* Exercise aim: Please repeat the records below exactly, from the first line through the line containing "cheese | [307,561,48,41]", and nothing more.
── Provided data
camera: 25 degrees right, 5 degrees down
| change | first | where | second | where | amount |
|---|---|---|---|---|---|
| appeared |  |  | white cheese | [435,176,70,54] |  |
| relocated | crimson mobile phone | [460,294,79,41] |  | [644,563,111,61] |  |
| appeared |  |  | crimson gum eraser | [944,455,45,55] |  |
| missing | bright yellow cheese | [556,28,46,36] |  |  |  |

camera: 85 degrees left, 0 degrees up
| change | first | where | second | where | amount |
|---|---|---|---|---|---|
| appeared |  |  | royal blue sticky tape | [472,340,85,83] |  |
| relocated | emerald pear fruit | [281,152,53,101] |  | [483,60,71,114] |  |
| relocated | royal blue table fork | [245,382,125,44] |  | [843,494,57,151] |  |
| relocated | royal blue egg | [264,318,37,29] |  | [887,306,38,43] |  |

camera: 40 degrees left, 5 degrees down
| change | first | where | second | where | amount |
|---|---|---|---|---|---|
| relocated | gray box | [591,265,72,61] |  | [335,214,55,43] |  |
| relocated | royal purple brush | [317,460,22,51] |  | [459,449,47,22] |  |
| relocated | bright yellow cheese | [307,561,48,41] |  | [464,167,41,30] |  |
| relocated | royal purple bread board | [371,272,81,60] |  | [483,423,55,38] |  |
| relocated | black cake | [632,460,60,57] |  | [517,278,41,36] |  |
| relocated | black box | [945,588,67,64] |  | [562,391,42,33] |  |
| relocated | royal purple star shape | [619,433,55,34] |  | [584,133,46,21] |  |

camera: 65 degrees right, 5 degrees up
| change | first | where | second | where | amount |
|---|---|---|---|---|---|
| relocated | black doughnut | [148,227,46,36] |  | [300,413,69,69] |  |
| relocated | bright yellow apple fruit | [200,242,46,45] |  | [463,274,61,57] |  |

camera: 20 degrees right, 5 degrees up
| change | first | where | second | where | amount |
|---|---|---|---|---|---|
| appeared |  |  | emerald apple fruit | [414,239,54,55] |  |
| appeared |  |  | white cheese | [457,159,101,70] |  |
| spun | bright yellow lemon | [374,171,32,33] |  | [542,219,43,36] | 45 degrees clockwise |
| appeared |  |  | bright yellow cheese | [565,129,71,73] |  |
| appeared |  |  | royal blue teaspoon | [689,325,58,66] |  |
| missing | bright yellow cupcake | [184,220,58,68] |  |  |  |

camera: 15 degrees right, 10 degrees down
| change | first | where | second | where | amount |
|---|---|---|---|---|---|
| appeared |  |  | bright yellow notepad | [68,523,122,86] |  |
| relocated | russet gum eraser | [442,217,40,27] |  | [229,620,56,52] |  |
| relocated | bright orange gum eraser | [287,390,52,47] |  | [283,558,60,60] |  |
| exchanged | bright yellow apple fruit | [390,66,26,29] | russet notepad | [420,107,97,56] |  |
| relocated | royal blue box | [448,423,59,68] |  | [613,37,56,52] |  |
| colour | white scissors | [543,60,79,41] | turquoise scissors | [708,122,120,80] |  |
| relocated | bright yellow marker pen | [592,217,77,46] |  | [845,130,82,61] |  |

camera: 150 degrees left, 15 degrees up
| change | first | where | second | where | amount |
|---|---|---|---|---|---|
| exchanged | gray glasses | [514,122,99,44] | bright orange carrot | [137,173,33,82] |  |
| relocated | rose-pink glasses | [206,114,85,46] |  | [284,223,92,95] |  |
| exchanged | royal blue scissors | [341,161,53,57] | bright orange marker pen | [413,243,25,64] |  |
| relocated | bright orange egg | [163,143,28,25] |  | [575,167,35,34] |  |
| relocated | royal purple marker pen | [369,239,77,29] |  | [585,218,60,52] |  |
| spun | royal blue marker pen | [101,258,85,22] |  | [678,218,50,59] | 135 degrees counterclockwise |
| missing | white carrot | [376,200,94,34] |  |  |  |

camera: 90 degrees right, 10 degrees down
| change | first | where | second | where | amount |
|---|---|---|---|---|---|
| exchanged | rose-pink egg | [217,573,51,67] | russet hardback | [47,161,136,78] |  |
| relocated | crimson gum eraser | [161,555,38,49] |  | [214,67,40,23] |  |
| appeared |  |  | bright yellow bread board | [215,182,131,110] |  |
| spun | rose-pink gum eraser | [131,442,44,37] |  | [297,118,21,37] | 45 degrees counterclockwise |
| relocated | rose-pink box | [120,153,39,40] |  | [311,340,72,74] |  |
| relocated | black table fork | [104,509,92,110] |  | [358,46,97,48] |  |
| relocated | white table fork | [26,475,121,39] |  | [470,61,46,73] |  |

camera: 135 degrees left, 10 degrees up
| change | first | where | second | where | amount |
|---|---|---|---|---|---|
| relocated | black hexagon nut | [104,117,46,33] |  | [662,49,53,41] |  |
────
* Output below:
camera: 25 degrees right, 5 degrees down
| change | first | where | second | where | amount |
|---|---|---|---|---|---|
| appeared |  |  | white cheese | [435,176,70,54] |  |
| relocated | crimson mobile phone | [460,294,79,41] |  | [644,563,111,61] |  |
| appeared |  |  | crimson gum eraser | [944,455,45,55] |  |
| missing | bright yellow cheese | [556,28,46,36] |  |  |  |

camera: 85 degrees left, 0 degrees up
| change | first | where | second | where | amount |
|---|---|---|---|---|---|
| appeared |  |  | royal blue sticky tape | [472,340,85,83] |  |
| relocated | emerald pear fruit | [281,152,53,101] |  | [483,60,71,114] |  |
| relocated | royal blue table fork | [245,382,125,44] |  | [843,494,57,151] |  |
| relocated | royal blue egg | [264,318,37,29] |  | [887,306,38,43] |  |

camera: 40 degrees left, 5 degrees down
| change | first | where | second | where | amount |
|---|---|---|---|---|---|
| relocated | gray box | [591,265,72,61] |  | [335,214,55,43] |  |
| relocated | royal purple brush | [317,460,22,51] |  | [459,449,47,22] |  |
| relocated | bright yellow cheese | [307,561,48,41] |  | [464,167,41,30] |  |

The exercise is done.